INPUT ->
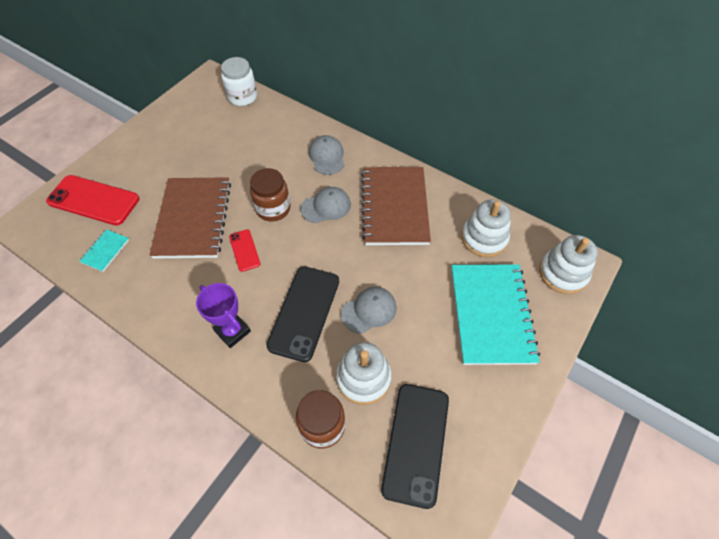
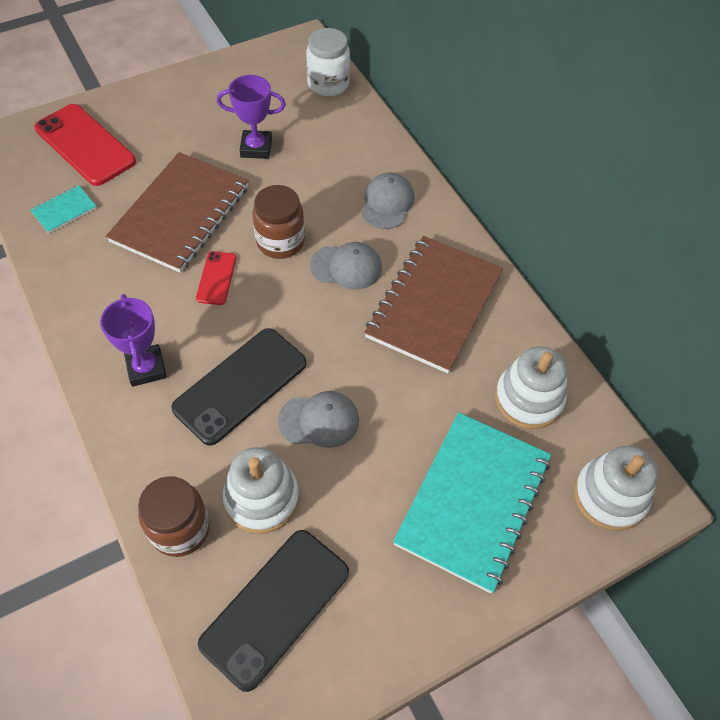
camera: 25 degrees right, 0 degrees up
(219, 155) = (256, 148): none -> purple trophy

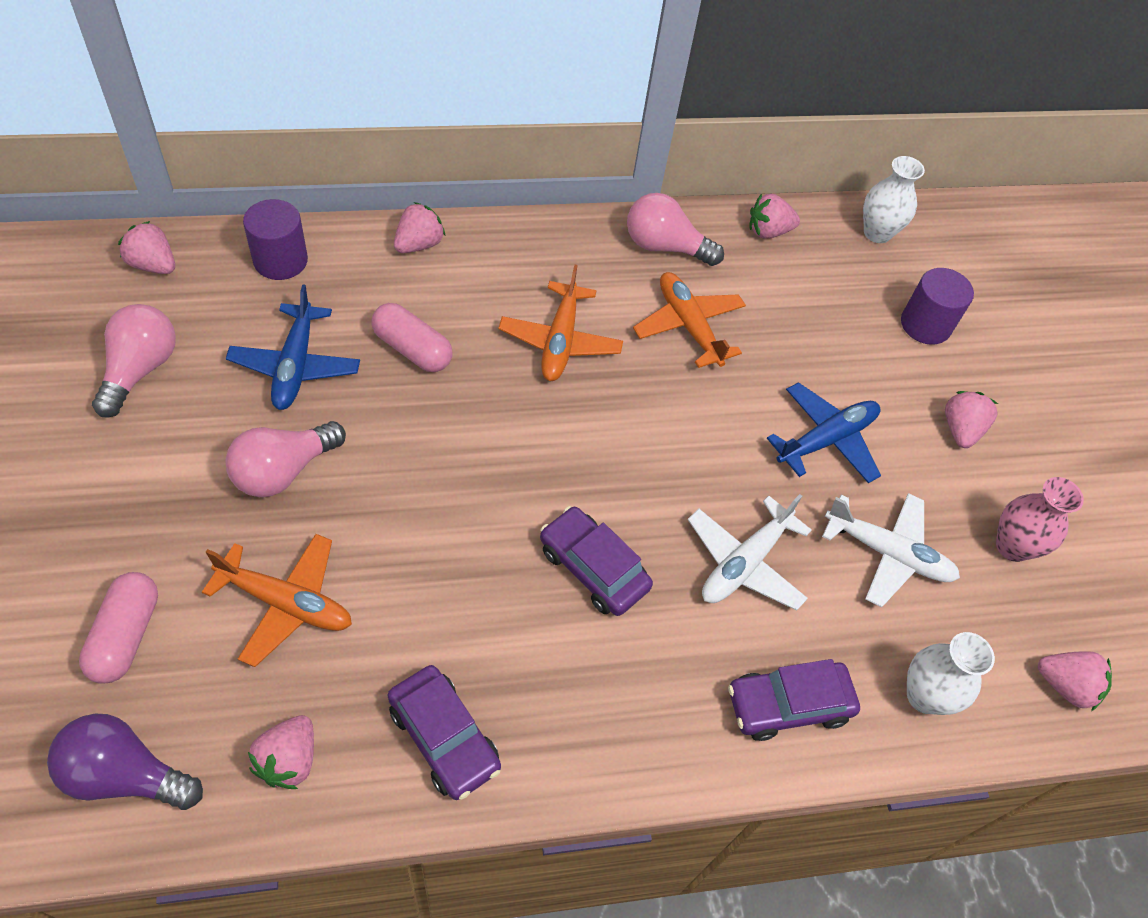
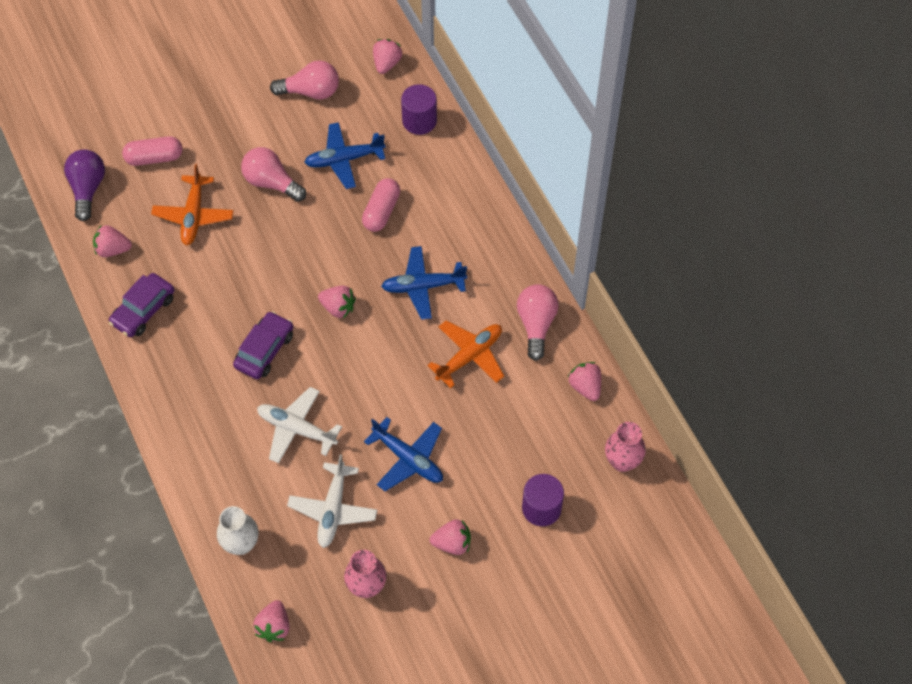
camera: 80 degrees right, 5 degrees up
(419, 244) = (467, 185): pink strawberry -> pink strawberry (338, 307)
(560, 341) = (423, 286): orange plane -> blue plane
(788, 705) = (212, 470): purple car -> none
(877, 233) = (622, 461): white vase -> pink vase

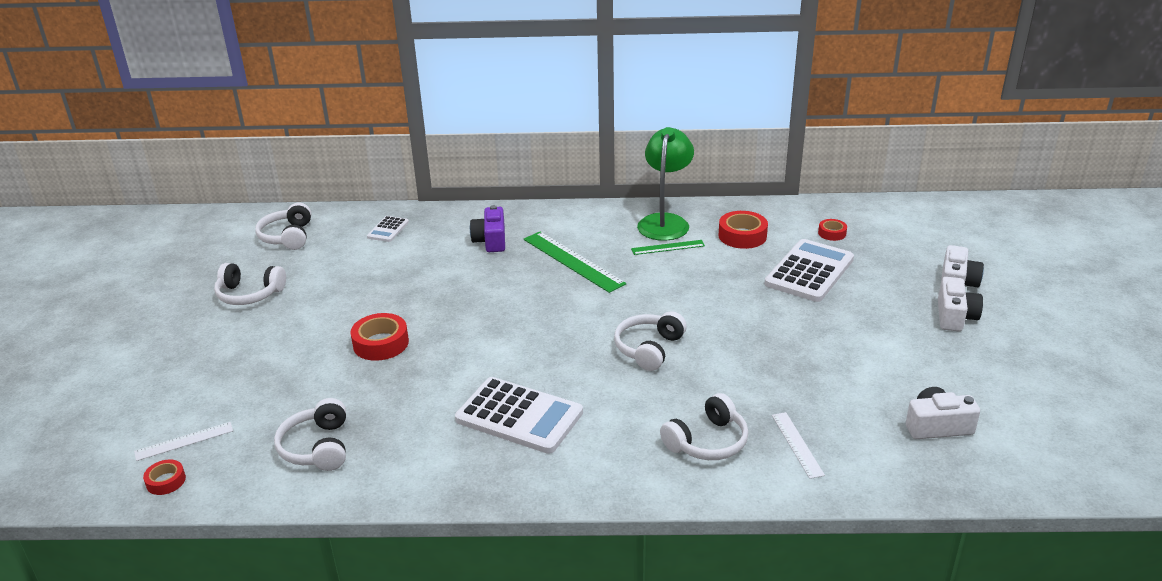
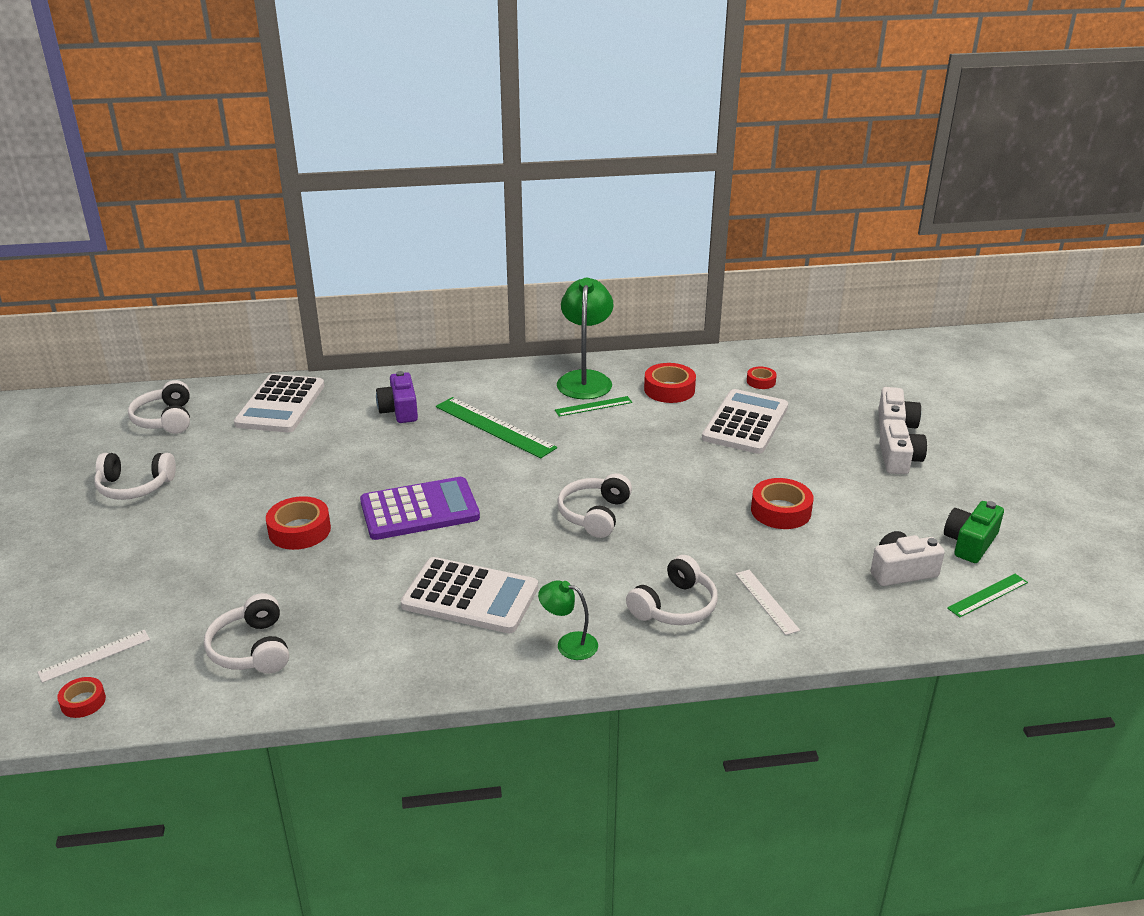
camera: 10 degrees left, 0 degrees up
(388, 229) = (280, 405): white calculator -> white calculator, size x2.03
(490, 333) = (419, 510): none -> purple calculator
(600, 468) = (569, 644): none -> green lamp
(828, 358) = (781, 511): none -> red tape
(1012, 404) = (970, 543): none -> green camera
(1021, 457) = (988, 595): none -> green ruler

EXERCISE DESCRIPTION -> Each line of the material needs to be given again exactly, without any of its pictures.

RESPONSE BELOW ->
camera: 25 degrees right, 0 degrees up
(219, 155) = (256, 148): none -> purple trophy

camera: 80 degrees right, 5 degrees up
(419, 244) = (467, 185): pink strawberry -> pink strawberry (338, 307)
(560, 341) = (423, 286): orange plane -> blue plane
(788, 705) = (212, 470): purple car -> none
(877, 233) = (622, 461): white vase -> pink vase

camera: 10 degrees left, 0 degrees up
(388, 229) = (280, 405): white calculator -> white calculator, size x2.03
(490, 333) = (419, 510): none -> purple calculator
(600, 468) = (569, 644): none -> green lamp
(828, 358) = (781, 511): none -> red tape
(1012, 404) = (970, 543): none -> green camera
(1021, 457) = (988, 595): none -> green ruler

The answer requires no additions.